### Exercise input:

++++++++++++++++++++

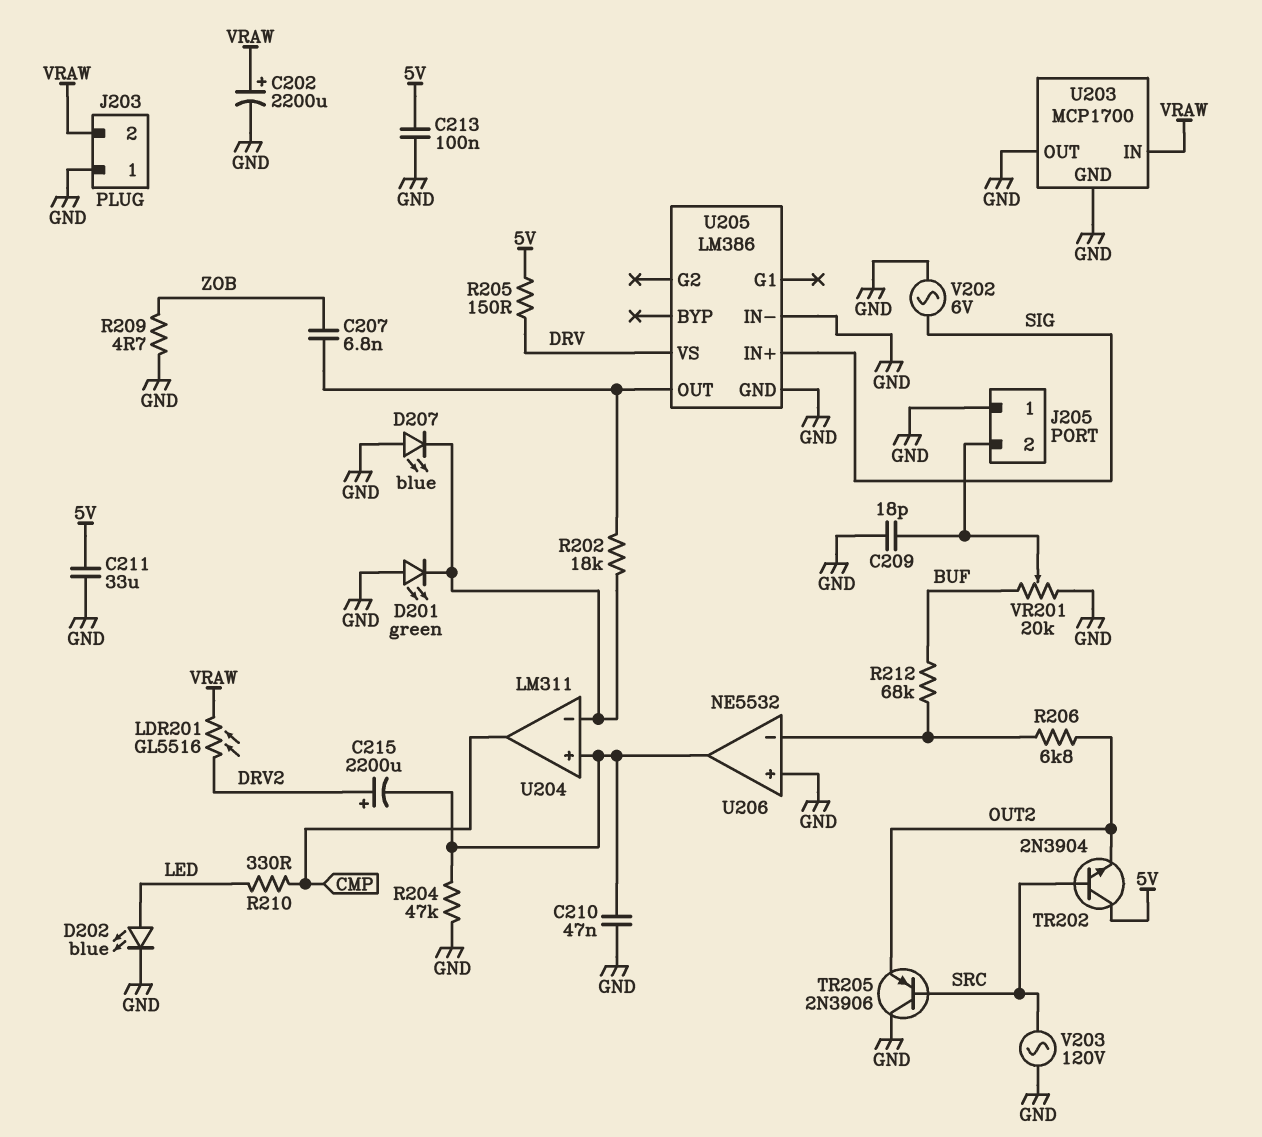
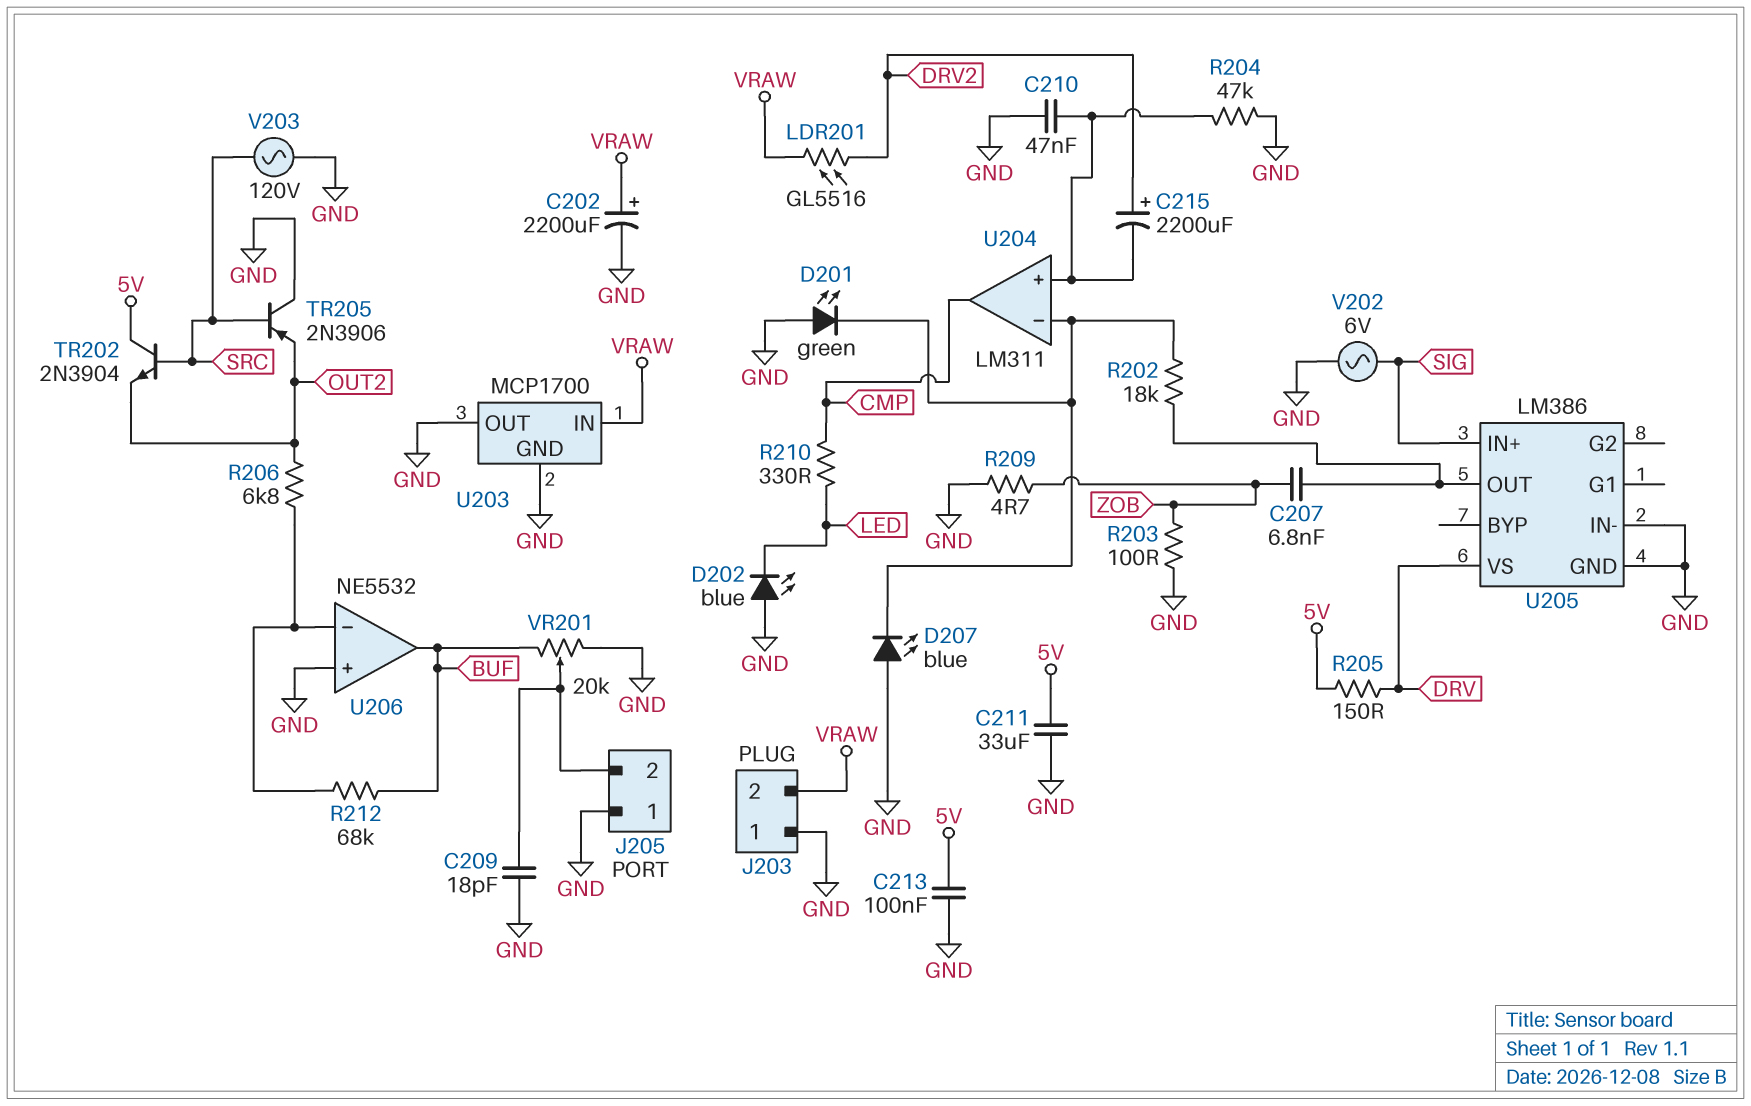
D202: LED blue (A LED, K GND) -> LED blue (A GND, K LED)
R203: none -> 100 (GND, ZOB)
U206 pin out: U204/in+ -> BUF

++++++++++++++++++++

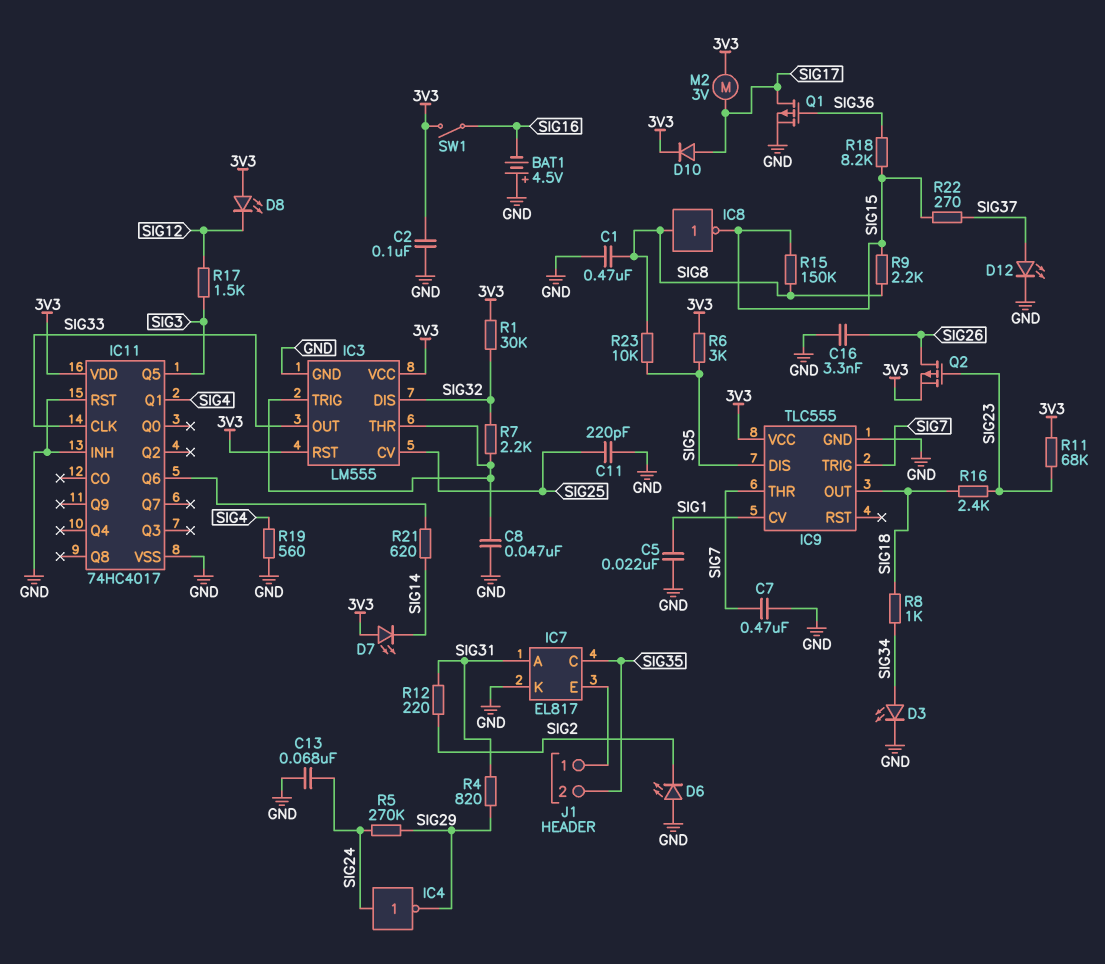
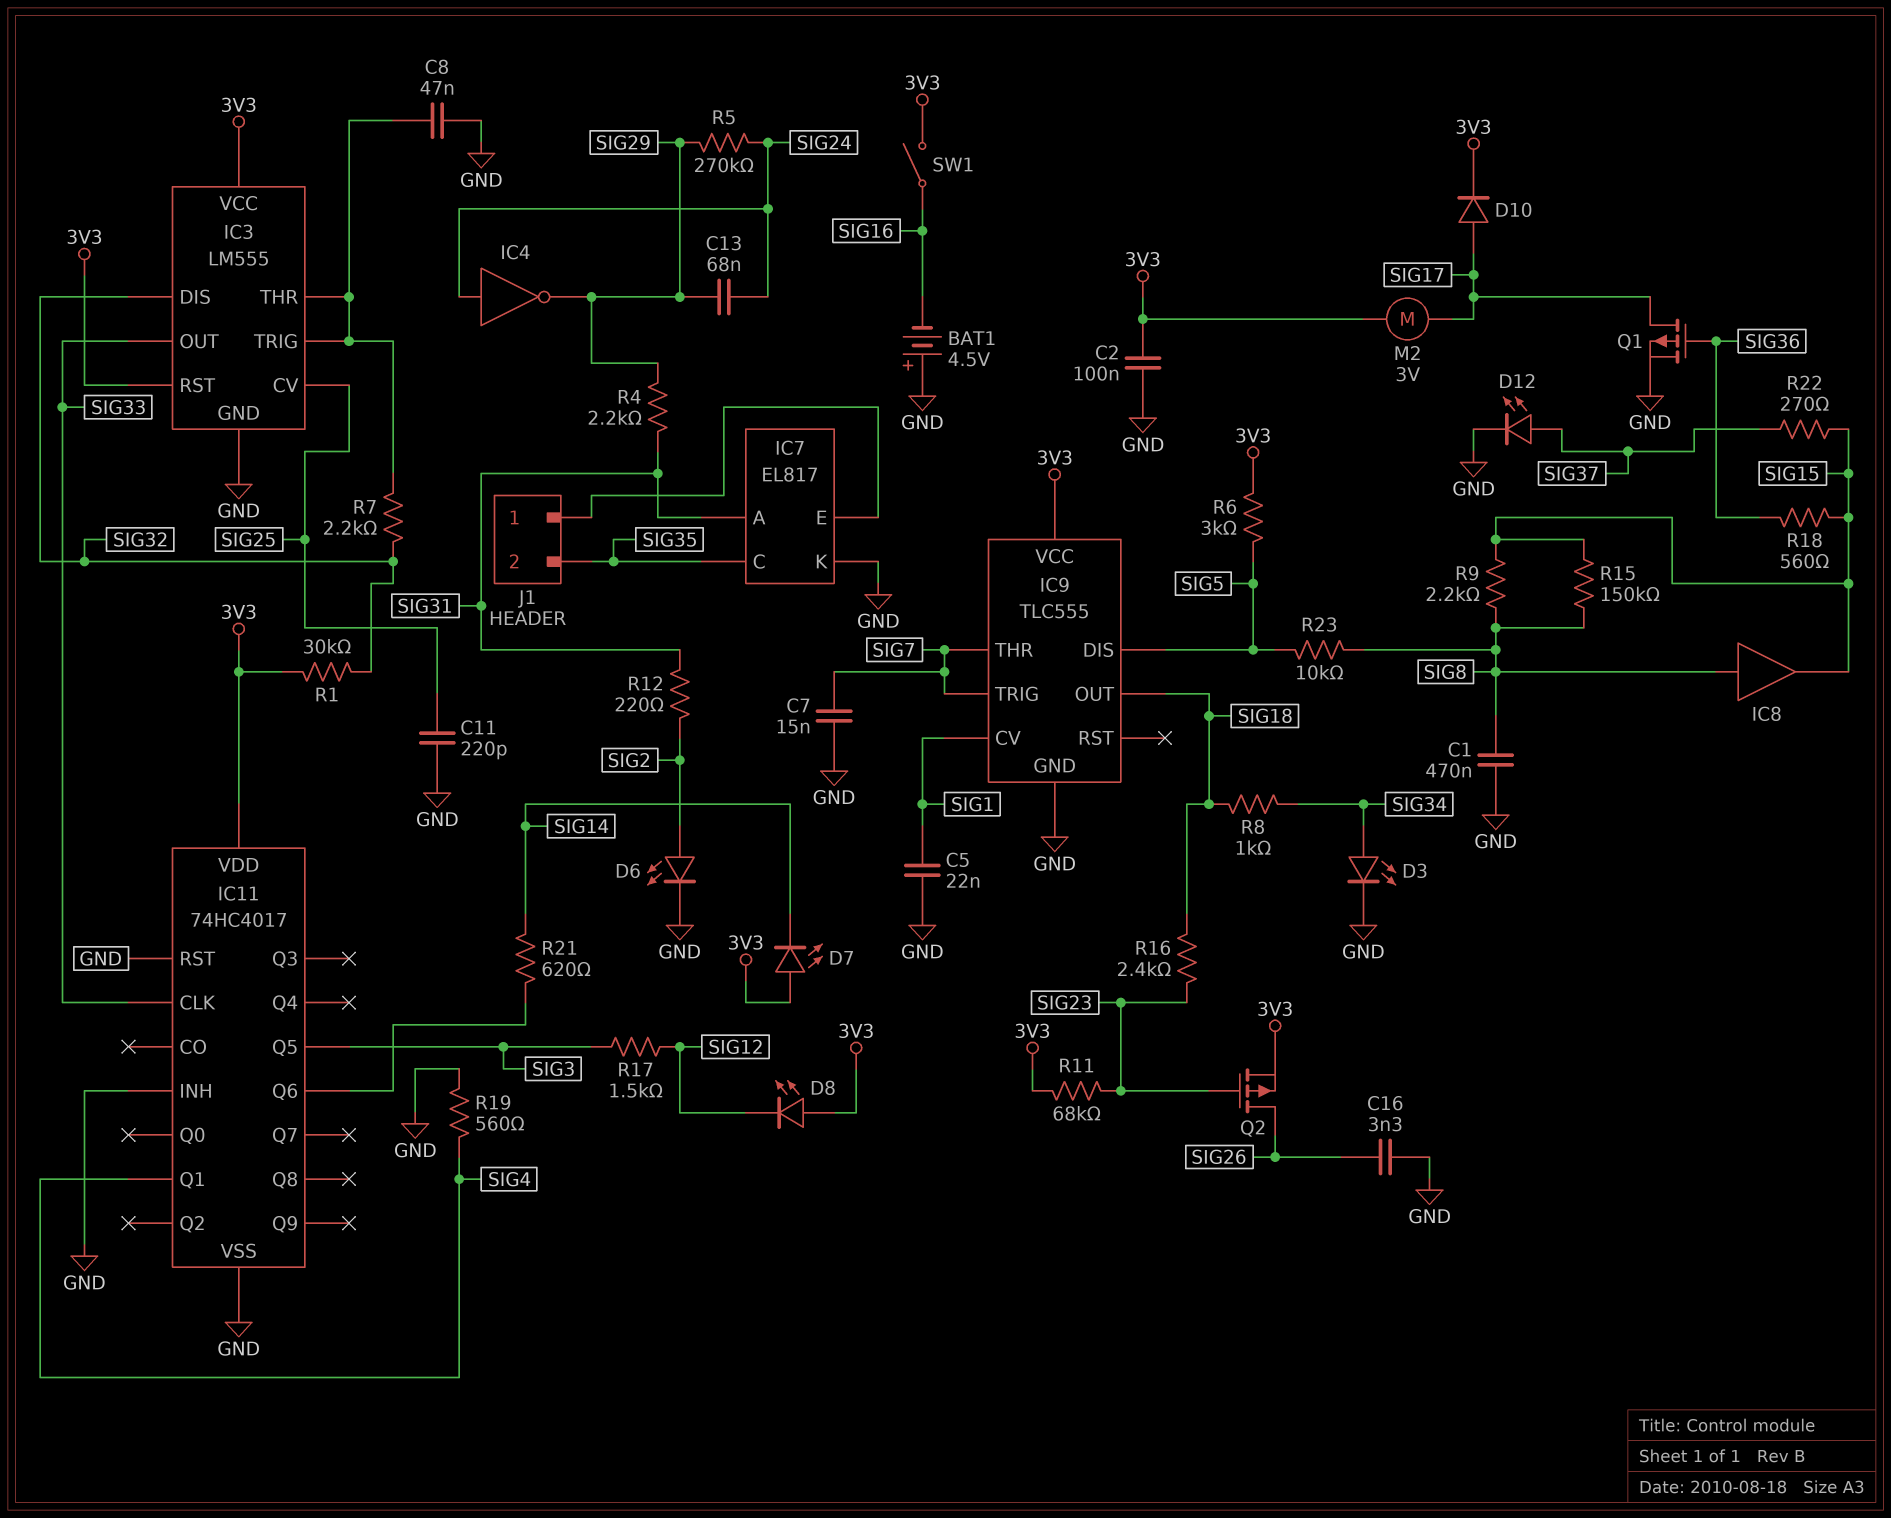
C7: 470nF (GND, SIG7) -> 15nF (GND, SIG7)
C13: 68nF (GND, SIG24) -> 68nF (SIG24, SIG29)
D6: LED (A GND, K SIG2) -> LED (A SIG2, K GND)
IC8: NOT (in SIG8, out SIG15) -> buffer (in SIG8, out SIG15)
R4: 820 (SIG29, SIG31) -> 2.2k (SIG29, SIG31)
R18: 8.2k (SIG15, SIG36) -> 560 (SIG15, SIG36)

++++++++++++++++++++

### Your objective:
Look through the data above and return exactly the lines from the one that contains "D6: LED (A GND, K" to the one that contains "R18: 8.2k (SIG15, SIG36)", inclusive, with nothing else.

### Answer space:
D6: LED (A GND, K SIG2) -> LED (A SIG2, K GND)
IC8: NOT (in SIG8, out SIG15) -> buffer (in SIG8, out SIG15)
R4: 820 (SIG29, SIG31) -> 2.2k (SIG29, SIG31)
R18: 8.2k (SIG15, SIG36) -> 560 (SIG15, SIG36)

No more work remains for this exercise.